> **Exercise directions**
Locate the string "yellow" in the records below. Copy every line where it occurs.

> **Supplied data**
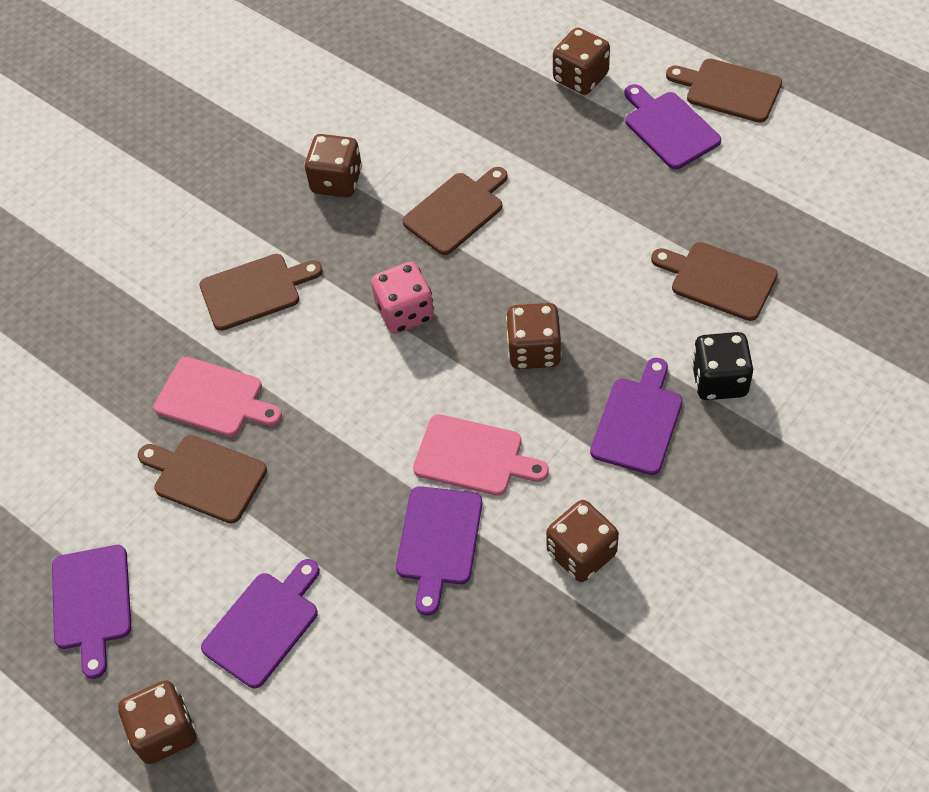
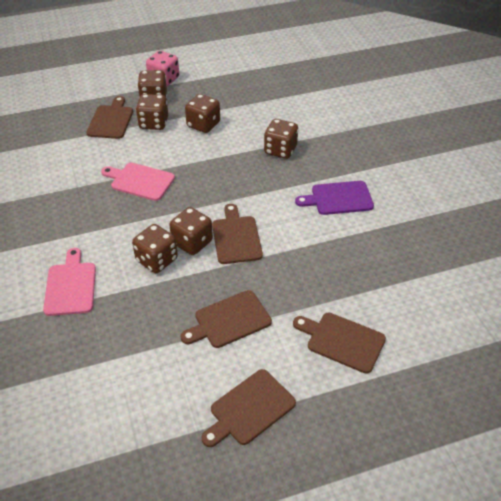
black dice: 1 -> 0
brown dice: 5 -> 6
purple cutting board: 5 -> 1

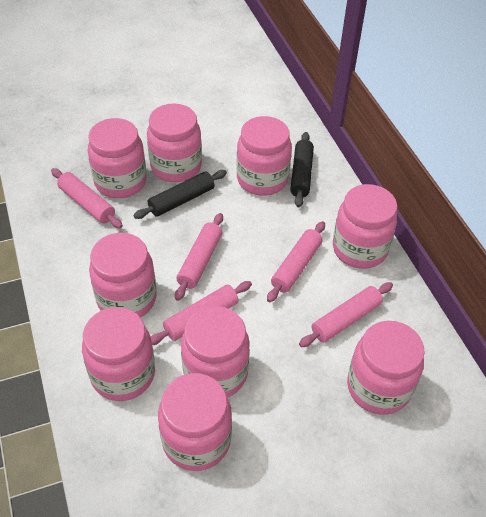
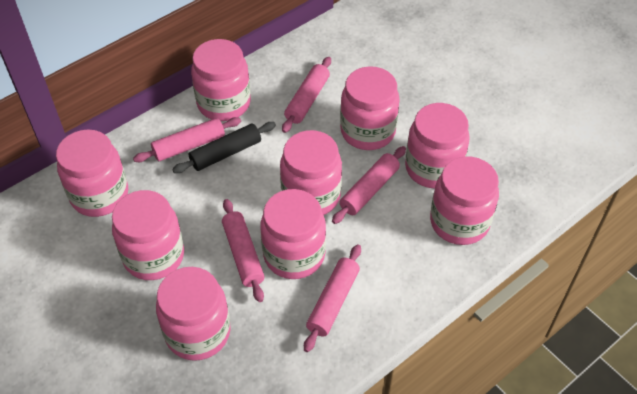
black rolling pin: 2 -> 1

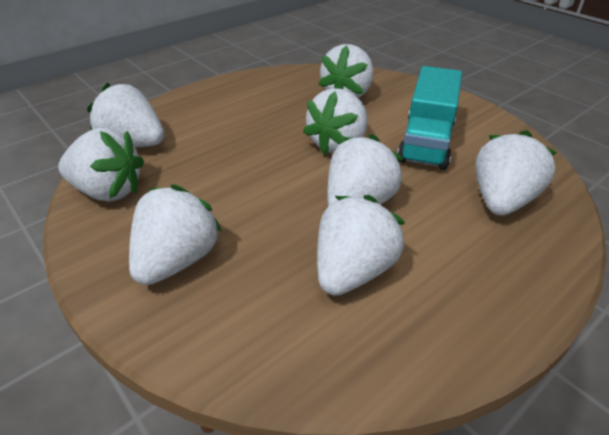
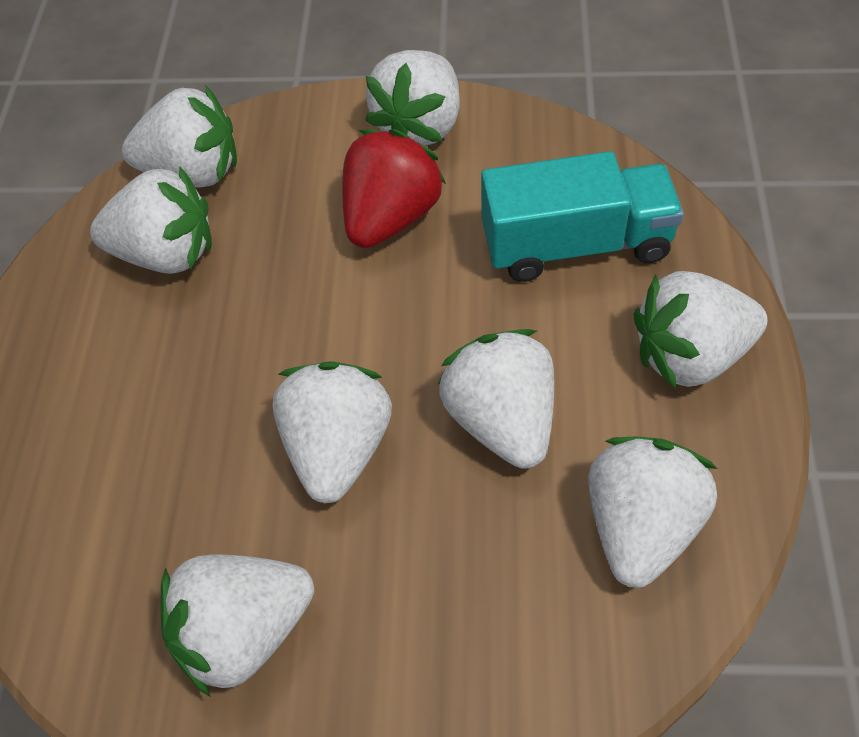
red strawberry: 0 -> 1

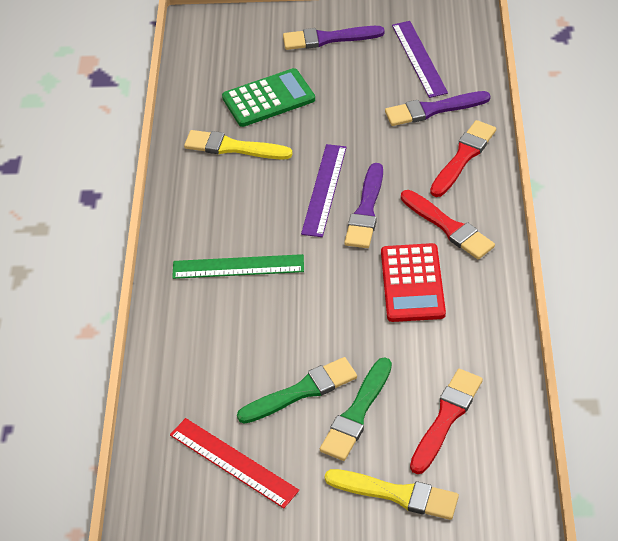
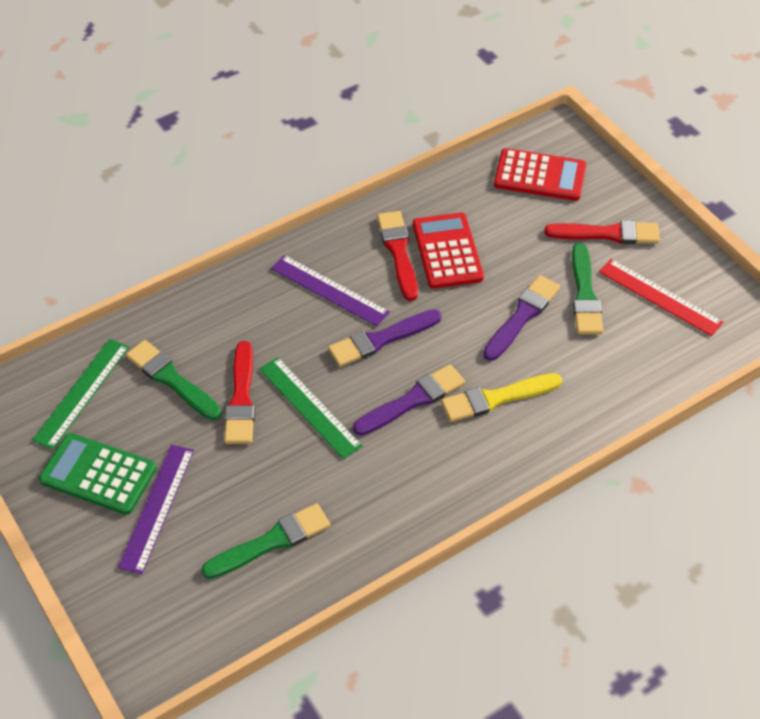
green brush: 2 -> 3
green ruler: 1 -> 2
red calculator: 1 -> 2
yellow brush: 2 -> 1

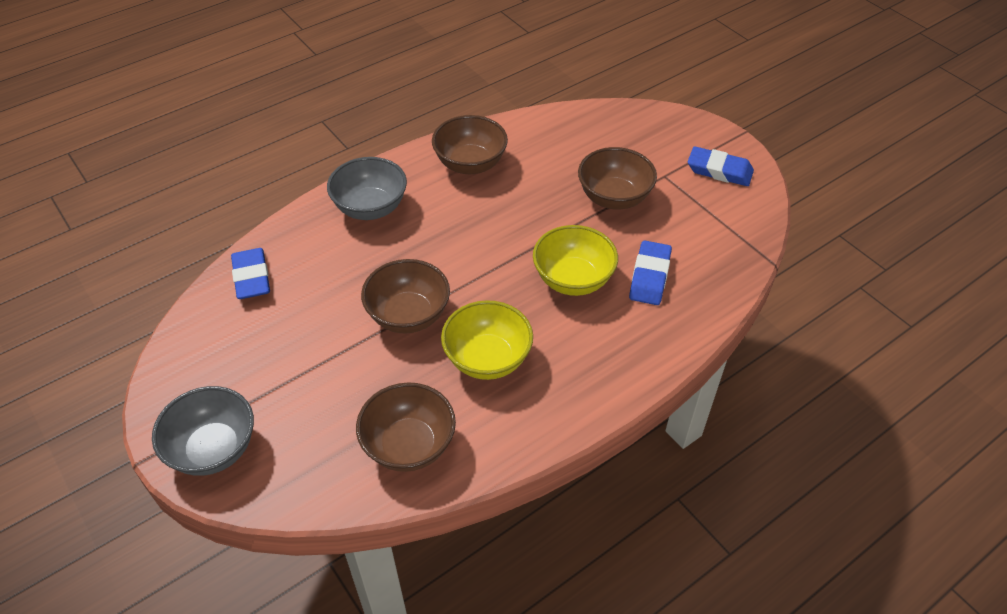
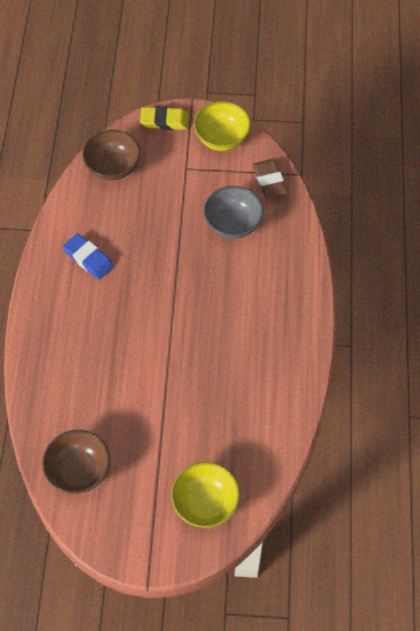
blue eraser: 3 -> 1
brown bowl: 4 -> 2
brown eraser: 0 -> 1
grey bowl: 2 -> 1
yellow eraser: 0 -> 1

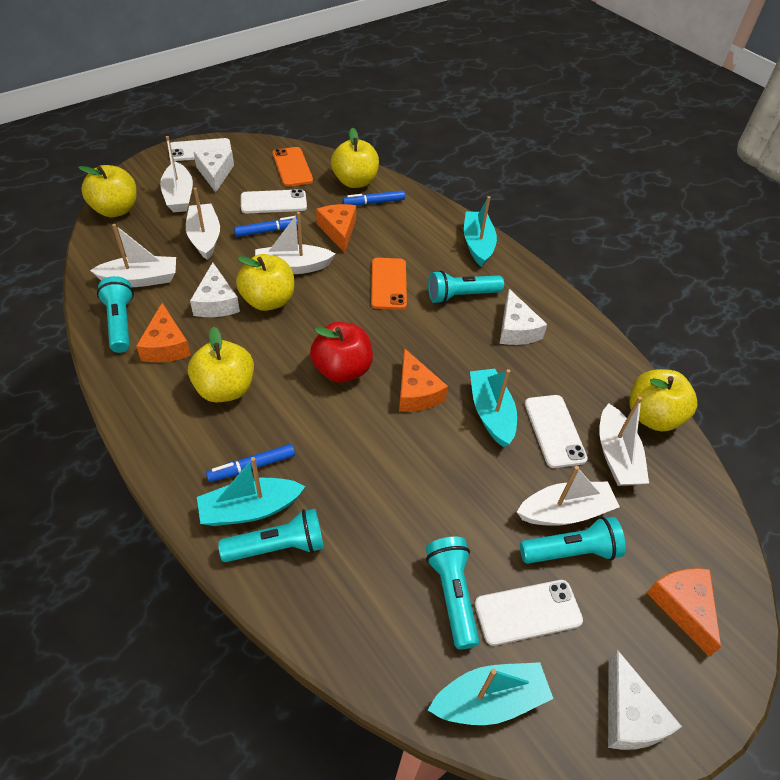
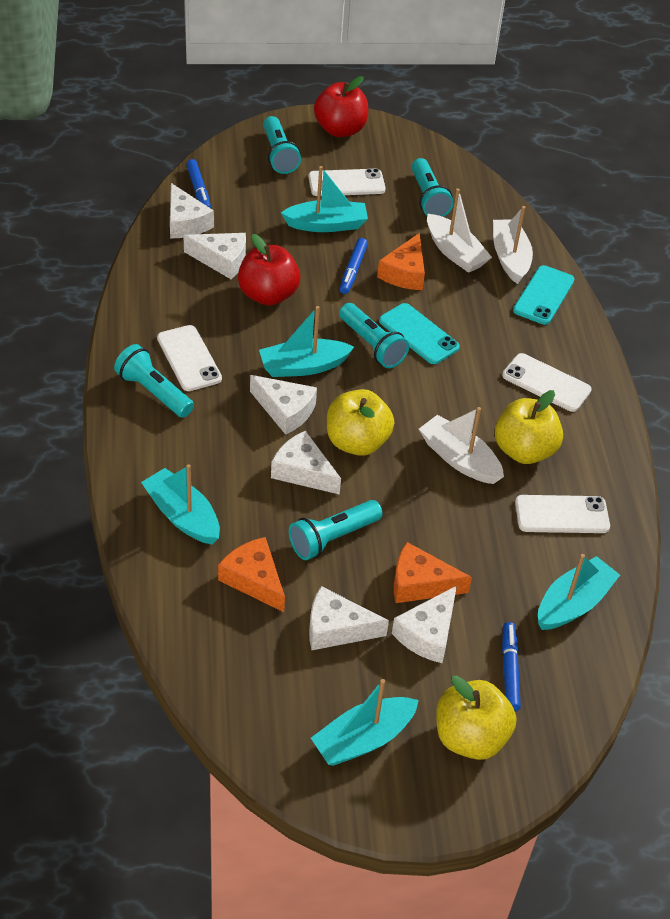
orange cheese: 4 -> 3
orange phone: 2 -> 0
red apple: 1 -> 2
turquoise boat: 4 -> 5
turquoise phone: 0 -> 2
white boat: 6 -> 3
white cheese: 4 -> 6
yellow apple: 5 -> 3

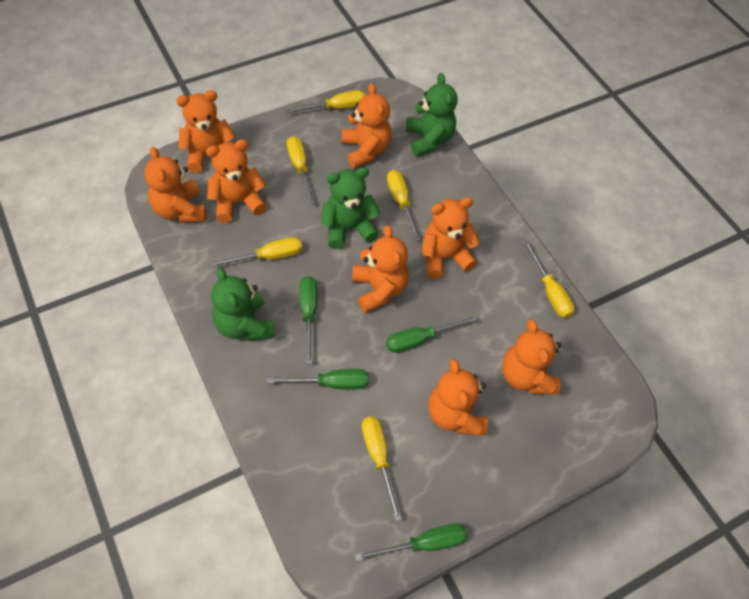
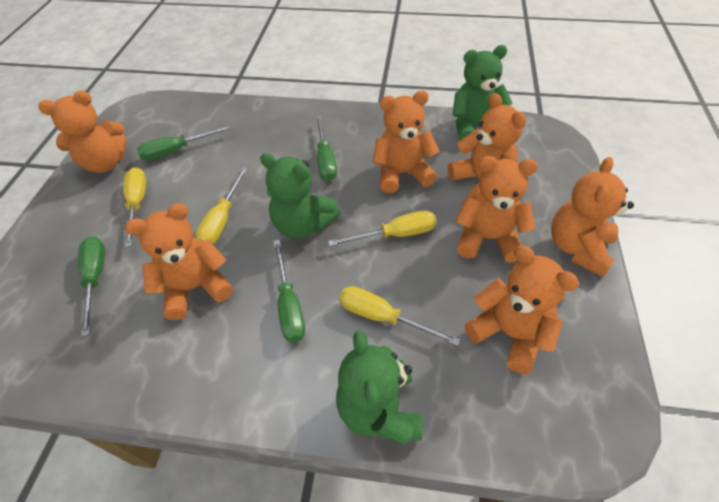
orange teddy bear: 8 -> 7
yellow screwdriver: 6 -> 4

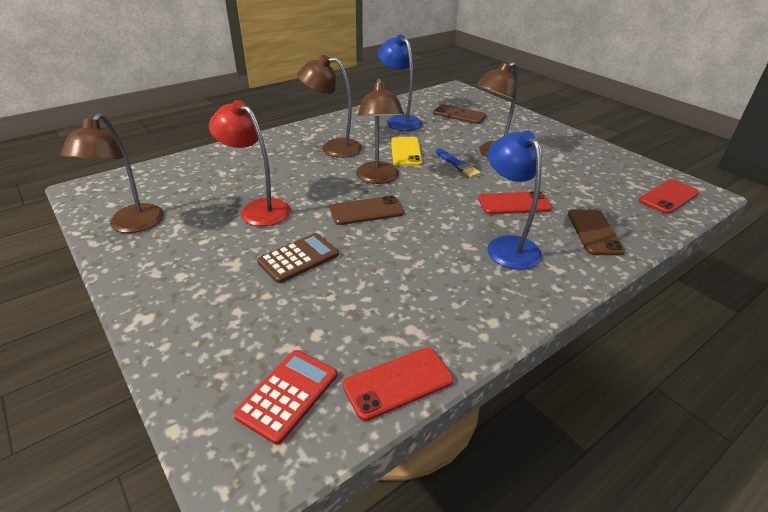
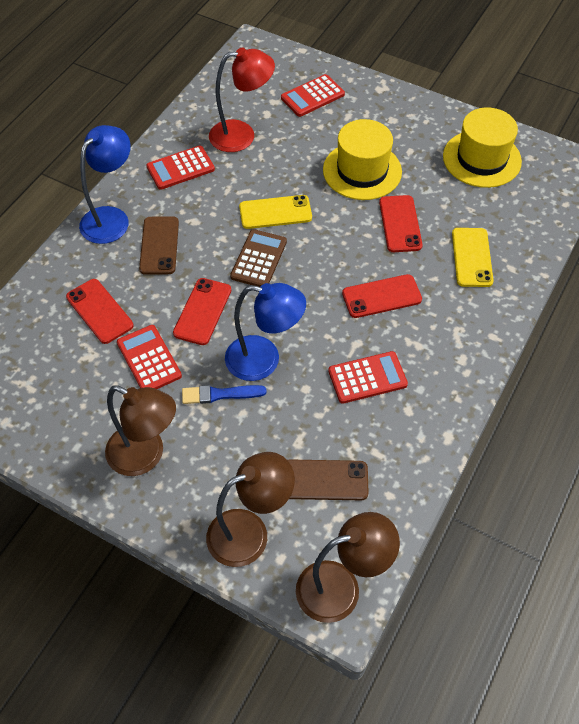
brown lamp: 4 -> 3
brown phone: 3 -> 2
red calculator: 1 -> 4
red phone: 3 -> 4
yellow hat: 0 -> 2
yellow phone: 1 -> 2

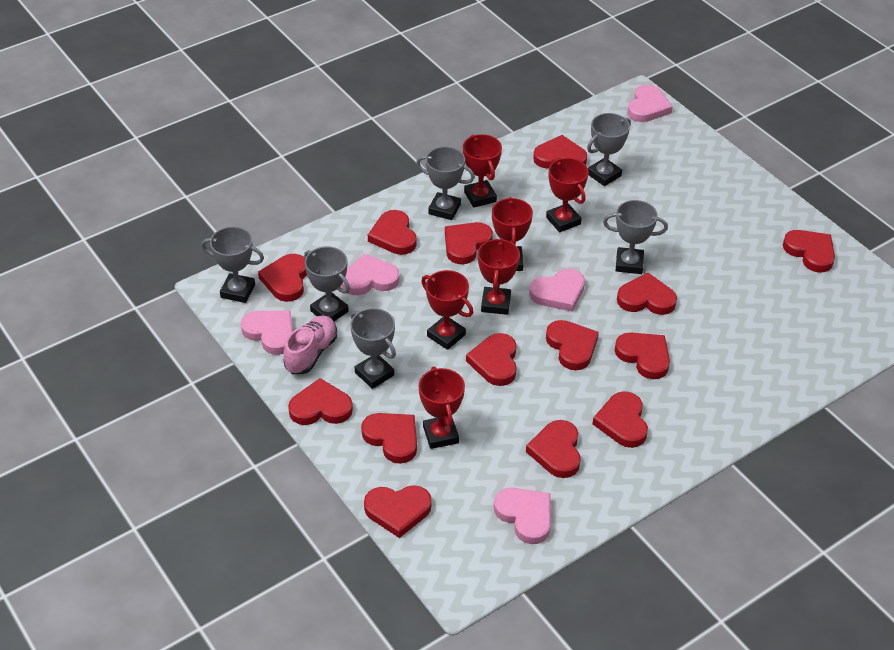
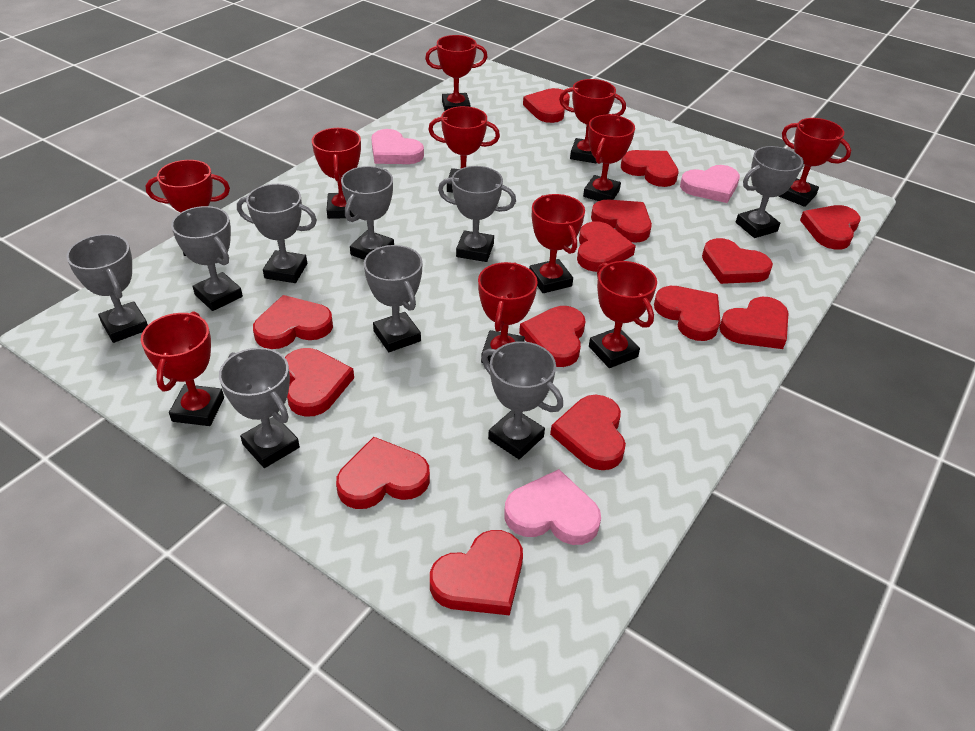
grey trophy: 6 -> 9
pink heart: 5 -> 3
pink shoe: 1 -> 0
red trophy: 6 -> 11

> **Solution for this exercise**
yellow brush: 2 -> 1
yellow eraser: 0 -> 1
yellow apple: 5 -> 3
yellow screwdriver: 6 -> 4
yellow hat: 0 -> 2
yellow phone: 1 -> 2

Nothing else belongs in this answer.